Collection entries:
++++++

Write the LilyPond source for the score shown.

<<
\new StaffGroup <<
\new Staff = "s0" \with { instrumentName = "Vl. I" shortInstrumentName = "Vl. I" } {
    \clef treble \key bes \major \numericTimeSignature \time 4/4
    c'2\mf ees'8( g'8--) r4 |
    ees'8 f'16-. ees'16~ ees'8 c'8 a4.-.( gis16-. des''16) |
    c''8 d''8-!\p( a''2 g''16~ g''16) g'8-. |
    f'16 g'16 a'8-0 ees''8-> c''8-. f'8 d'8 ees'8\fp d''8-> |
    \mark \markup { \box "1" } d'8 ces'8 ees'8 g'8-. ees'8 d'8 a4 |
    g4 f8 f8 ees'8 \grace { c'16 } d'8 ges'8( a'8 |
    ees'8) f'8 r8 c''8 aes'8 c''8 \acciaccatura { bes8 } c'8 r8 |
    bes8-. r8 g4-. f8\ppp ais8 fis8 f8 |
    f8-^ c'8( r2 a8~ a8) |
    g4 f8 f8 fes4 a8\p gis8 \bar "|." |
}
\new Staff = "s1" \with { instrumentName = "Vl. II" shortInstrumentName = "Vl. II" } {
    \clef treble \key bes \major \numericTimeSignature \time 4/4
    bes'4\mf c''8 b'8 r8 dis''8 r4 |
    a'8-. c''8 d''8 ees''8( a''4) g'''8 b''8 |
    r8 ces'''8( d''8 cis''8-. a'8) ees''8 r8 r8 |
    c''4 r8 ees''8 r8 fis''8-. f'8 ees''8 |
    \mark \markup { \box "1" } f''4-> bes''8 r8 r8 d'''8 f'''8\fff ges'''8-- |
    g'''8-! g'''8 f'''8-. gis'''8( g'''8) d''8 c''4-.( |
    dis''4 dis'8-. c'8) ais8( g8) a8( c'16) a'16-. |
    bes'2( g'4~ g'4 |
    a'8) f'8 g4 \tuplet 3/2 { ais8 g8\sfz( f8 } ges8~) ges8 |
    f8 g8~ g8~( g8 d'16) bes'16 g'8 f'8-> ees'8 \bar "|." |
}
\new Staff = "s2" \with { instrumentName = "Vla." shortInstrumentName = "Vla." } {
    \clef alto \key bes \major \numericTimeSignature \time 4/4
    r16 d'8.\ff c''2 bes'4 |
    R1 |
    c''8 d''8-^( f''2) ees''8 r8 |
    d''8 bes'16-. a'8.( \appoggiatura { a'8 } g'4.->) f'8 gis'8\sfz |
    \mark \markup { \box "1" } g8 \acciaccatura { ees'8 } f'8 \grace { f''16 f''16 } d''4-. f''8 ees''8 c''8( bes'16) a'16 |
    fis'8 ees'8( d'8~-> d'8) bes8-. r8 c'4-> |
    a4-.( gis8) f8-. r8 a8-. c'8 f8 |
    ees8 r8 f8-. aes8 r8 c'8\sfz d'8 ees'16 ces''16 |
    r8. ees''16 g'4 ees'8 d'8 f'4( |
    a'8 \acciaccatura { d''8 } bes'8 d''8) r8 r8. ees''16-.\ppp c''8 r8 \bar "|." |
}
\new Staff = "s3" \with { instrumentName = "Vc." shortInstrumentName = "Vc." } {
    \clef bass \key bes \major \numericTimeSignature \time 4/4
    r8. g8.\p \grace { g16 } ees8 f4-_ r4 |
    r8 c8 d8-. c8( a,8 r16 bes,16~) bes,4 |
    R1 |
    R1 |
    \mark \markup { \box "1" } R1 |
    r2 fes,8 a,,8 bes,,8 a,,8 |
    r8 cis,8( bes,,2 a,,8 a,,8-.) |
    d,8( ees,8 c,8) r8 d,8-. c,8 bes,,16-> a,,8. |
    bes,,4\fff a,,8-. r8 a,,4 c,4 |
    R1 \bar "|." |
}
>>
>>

++++++

### To be done
Find and copy every line of the records that contains the string "mark". Matching is case-sensitive.

### Full response
    \mark \markup { \box "1" } d'8 ces'8 ees'8 g'8-. ees'8 d'8 a4 |
    \mark \markup { \box "1" } f''4-> bes''8 r8 r8 d'''8 f'''8\fff ges'''8-- |
    \mark \markup { \box "1" } g8 \acciaccatura { ees'8 } f'8 \grace { f''16 f''16 } d''4-. f''8 ees''8 c''8( bes'16) a'16 |
    \mark \markup { \box "1" } R1 |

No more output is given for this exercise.